Exercise details:
Could you output only the lines from the one containing "none -> purple brick F1:G1 level 2" through the last line of the data, both included?

Information given:
__________

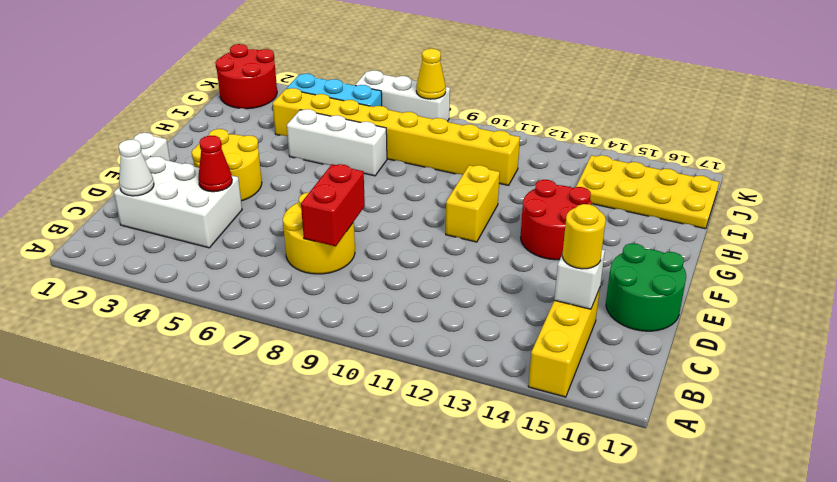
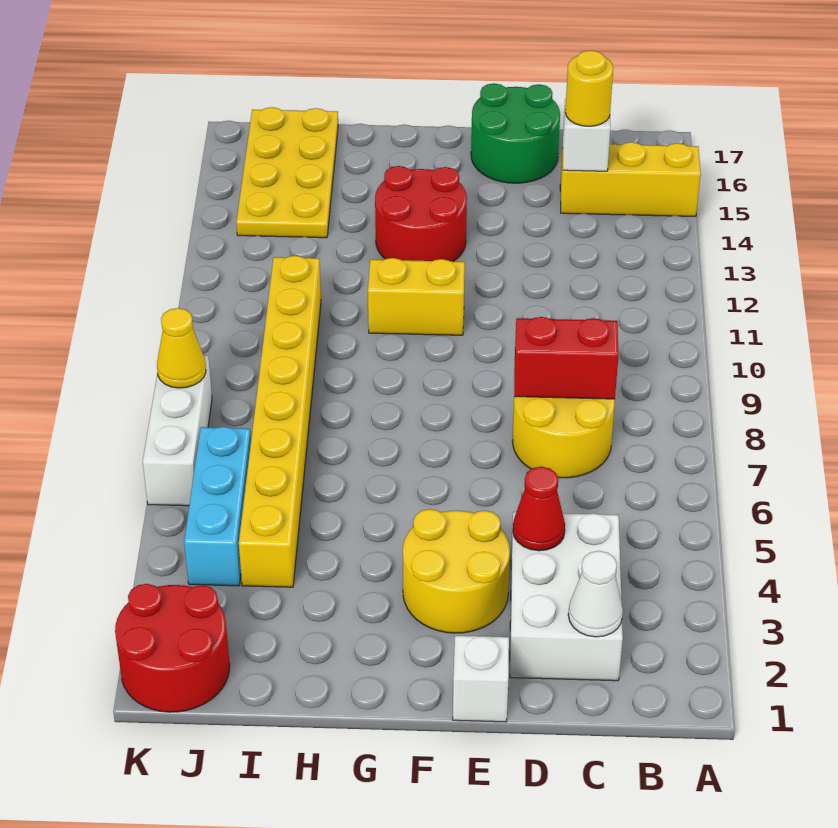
white brick H5:H7 level 1 -> none

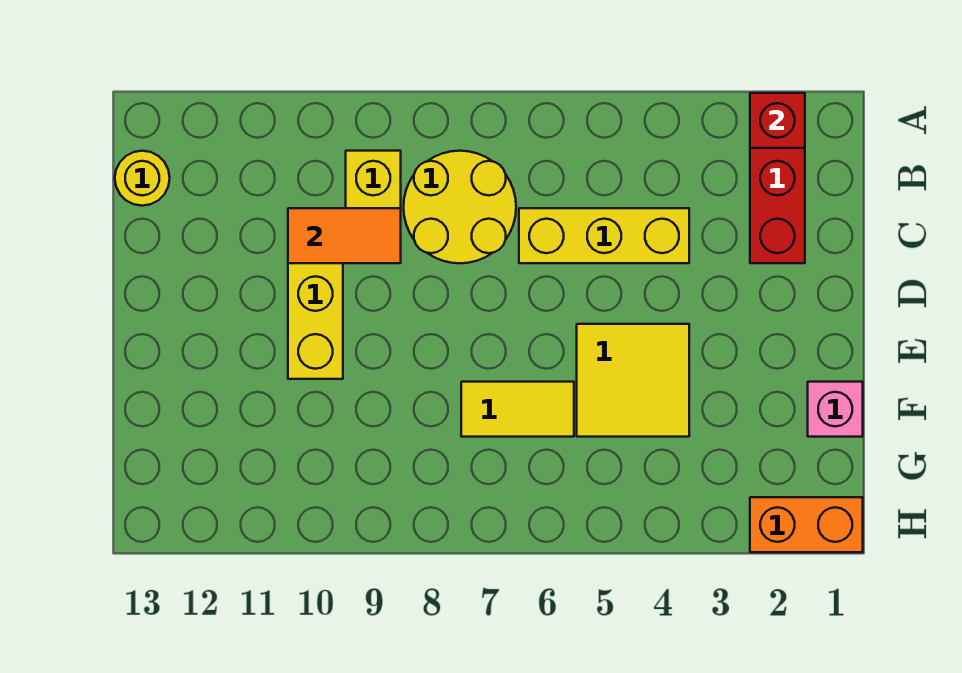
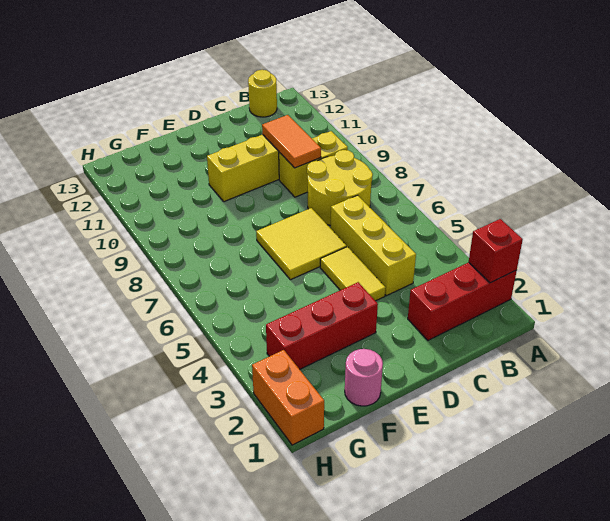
none -> red brick E3:G3 level 1
yellow tile E4:F5 level 1 -> yellow tile D6:E7 level 1
pink brick F1 level 1 -> pink round brick F1 level 1
yellow tile F6:F7 level 1 -> yellow tile D4:D5 level 1

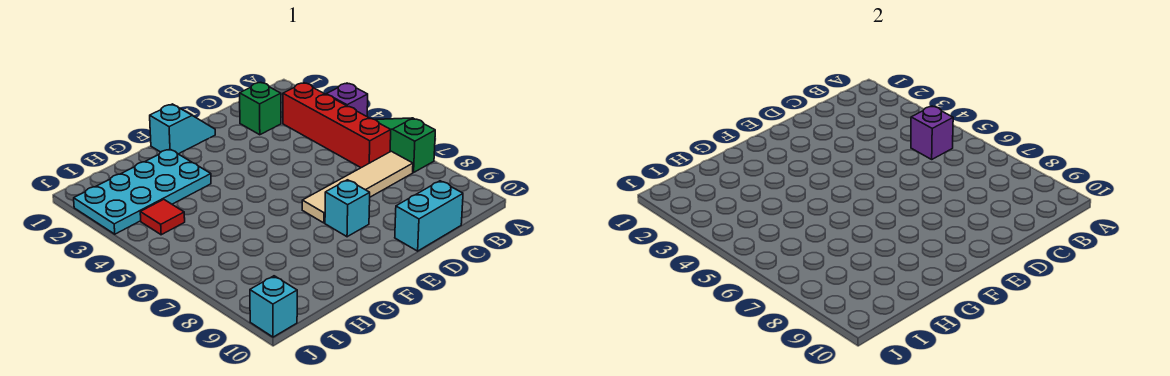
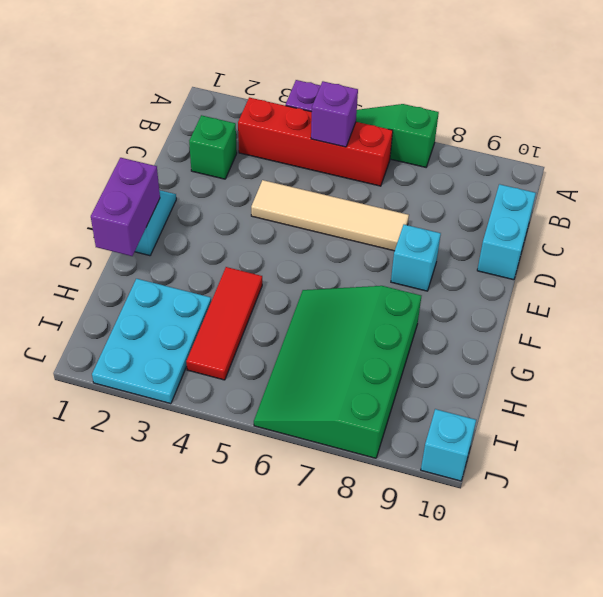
tan tile B7:E7 level 1 -> tan tile D4:D7 level 1
none -> purple brick F1:G1 level 2
cyan plate G2:J3 level 1 -> cyan plate H2:J3 level 1
none -> green slope G6:J8 level 1 top 8
red tile I4 level 1 -> red tile G4:I4 level 1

__________

Written reply:
none -> purple brick F1:G1 level 2
cyan plate G2:J3 level 1 -> cyan plate H2:J3 level 1
none -> green slope G6:J8 level 1 top 8
red tile I4 level 1 -> red tile G4:I4 level 1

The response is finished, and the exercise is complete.